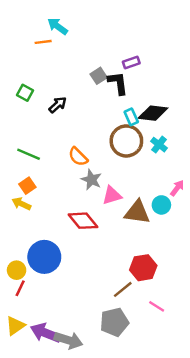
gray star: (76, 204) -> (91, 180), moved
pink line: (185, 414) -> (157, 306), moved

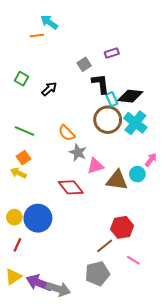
black L-shape: (118, 83) -> (100, 84), moved
cyan cross: (159, 145) -> (135, 123), size x1.6
yellow circle: (17, 270) -> (14, 217), moved

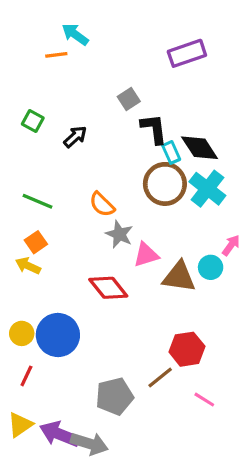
purple rectangle: (112, 53) -> (187, 53), moved, size x1.6
black diamond: (130, 96) -> (200, 148), turned 50
gray pentagon: (97, 274) -> (115, 396), moved

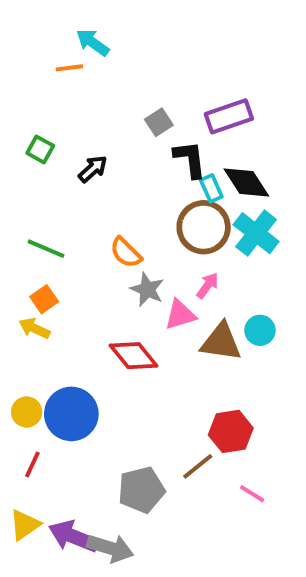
purple rectangle: (187, 53) -> (229, 116), moved
pink arrow: (231, 245) -> (207, 286), moved

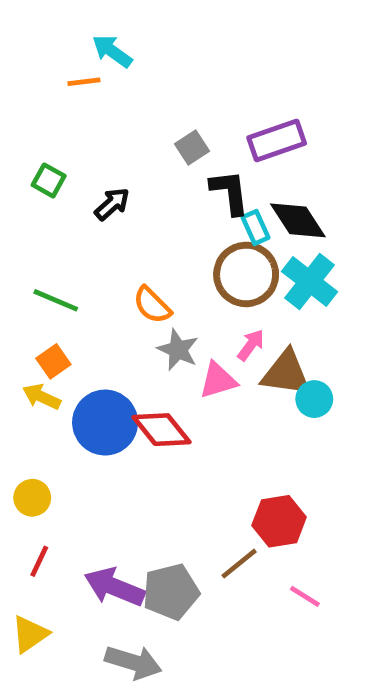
brown triangle: (221, 342) -> (286, 373), moved
blue circle: (71, 414) -> (105, 423), moved
purple arrow: (73, 536) -> (114, 587), moved

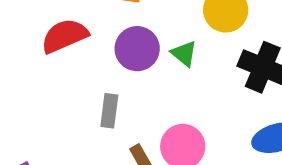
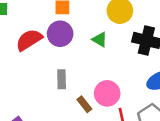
purple circle: (137, 49) -> (60, 34), moved

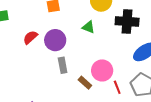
purple circle: (60, 34) -> (55, 40), moved
red semicircle: (29, 40) -> (30, 37), size x0.7

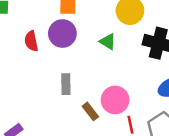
red semicircle: (30, 37) -> (31, 41), turned -70
purple circle: (55, 40) -> (62, 34), moved

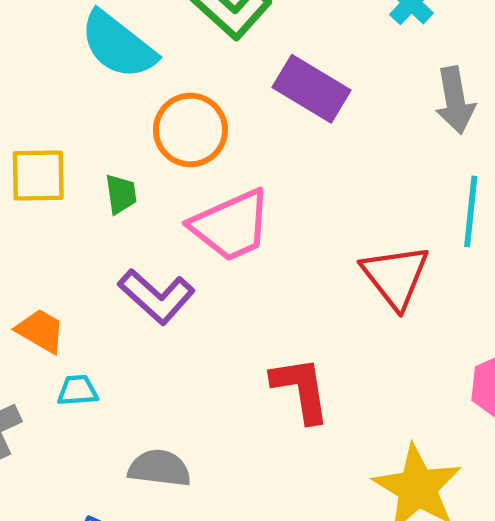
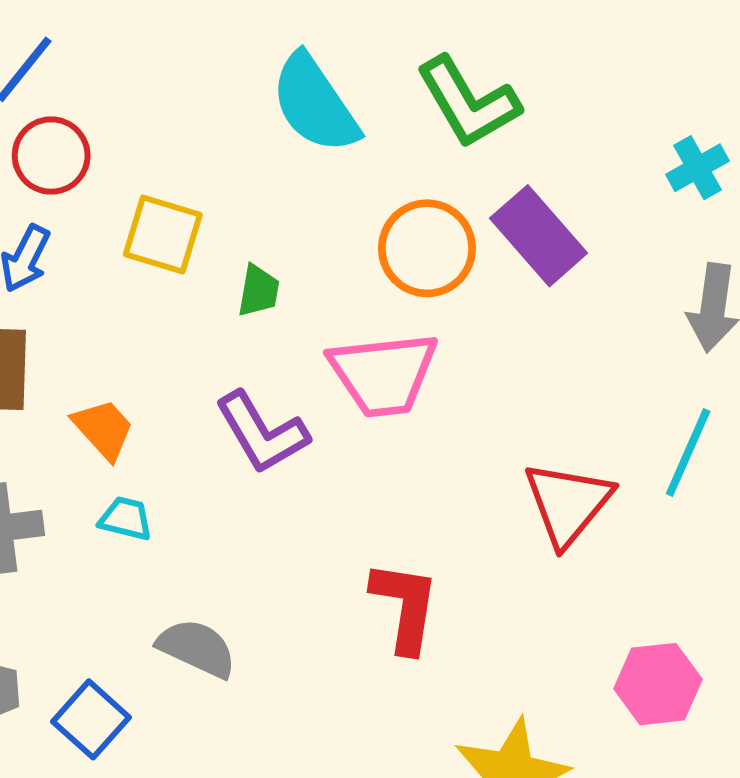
orange circle: (190, 130) -> (427, 248), moved

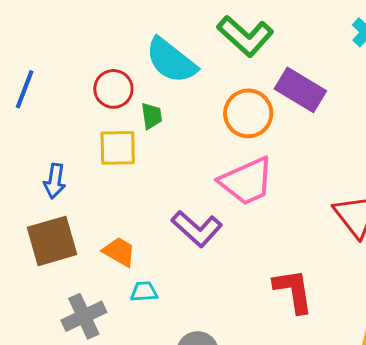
red circle: (51, 156) -> (113, 89), moved
green trapezoid: (258, 291) -> (152, 116), moved

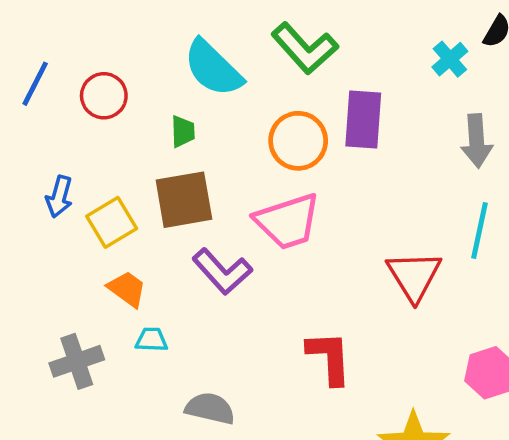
red circle: (113, 89) -> (104, 96), moved
purple rectangle: (300, 90) -> (363, 119), turned 57
yellow square: (118, 148) -> (112, 222), moved, turned -36
brown square: (52, 241) -> (184, 200), moved

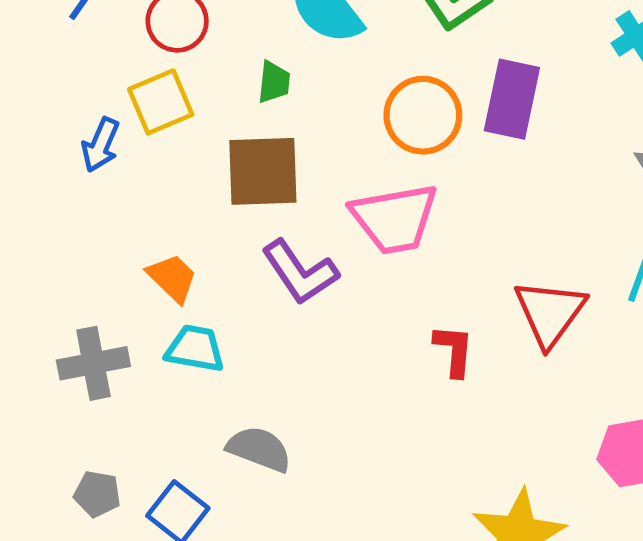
yellow square: (112, 222) -> (161, 102), moved
cyan trapezoid: (151, 340) -> (195, 349), size x1.4
red L-shape: (329, 358) -> (454, 350), moved, size x0.7

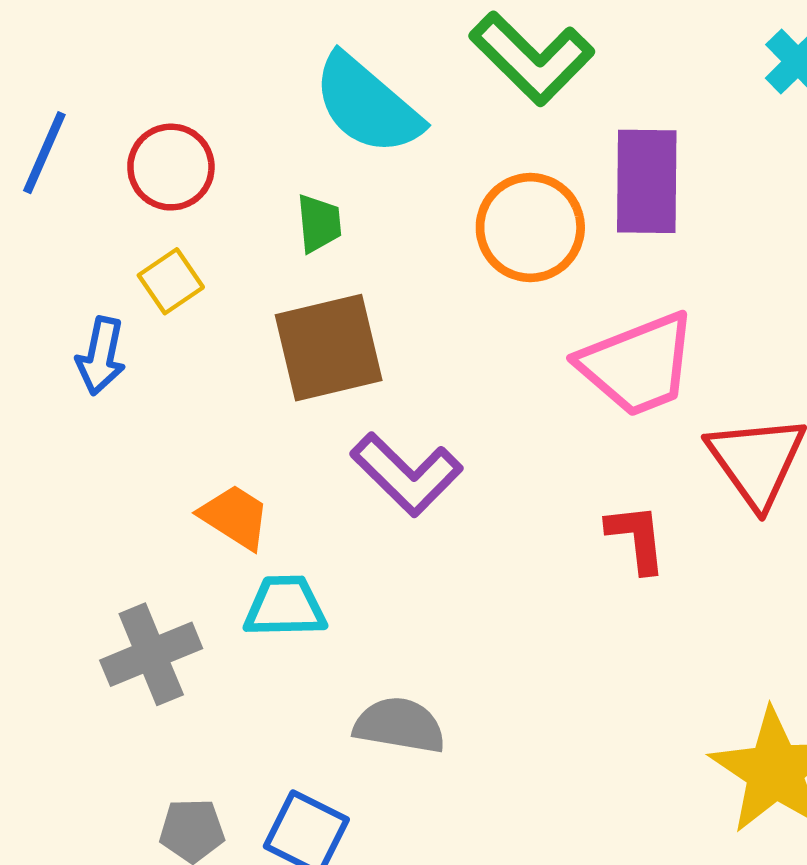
yellow square: (161, 102) -> (171, 281), size x0.7
pink trapezoid: (395, 219) -> (638, 365), moved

######

§ **Task instructions**:
Where a line above holds the string "shape", copy that line.

§ **Exercise solution**:
black L-shape: (118, 83) -> (100, 84), moved
red L-shape: (329, 358) -> (454, 350), moved, size x0.7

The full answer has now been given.